What you are asked to do →
Reproduce all the data exactly, without pictures.

•••••

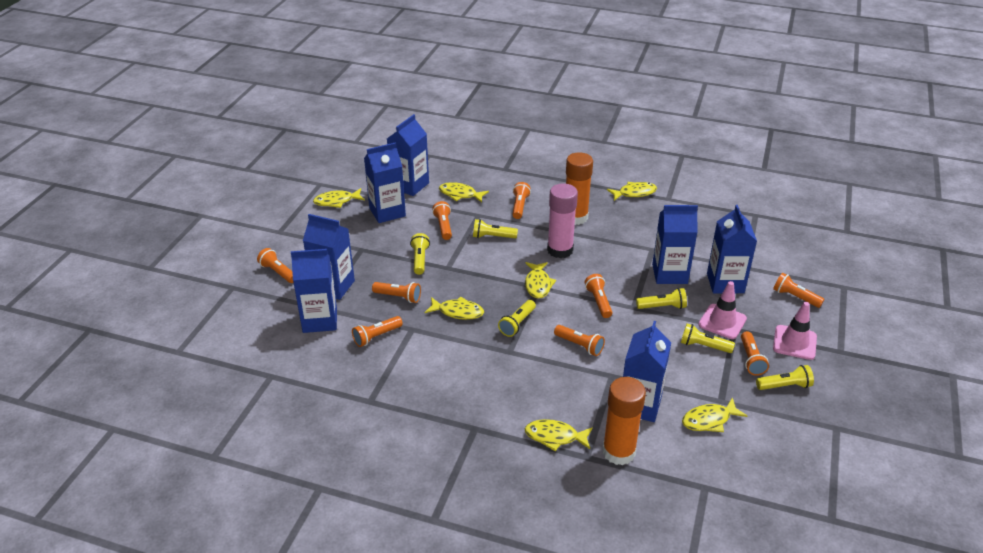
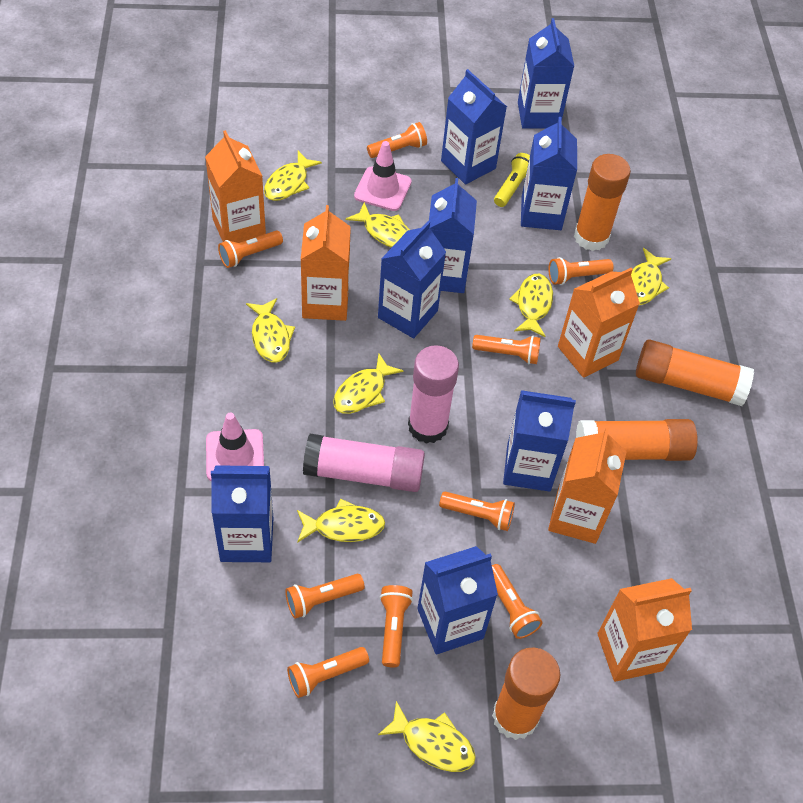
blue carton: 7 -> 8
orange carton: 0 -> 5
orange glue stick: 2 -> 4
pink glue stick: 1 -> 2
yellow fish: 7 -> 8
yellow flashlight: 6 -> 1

•••••

Output of the task →
blue carton: 7 -> 8
orange carton: 0 -> 5
orange glue stick: 2 -> 4
pink glue stick: 1 -> 2
yellow fish: 7 -> 8
yellow flashlight: 6 -> 1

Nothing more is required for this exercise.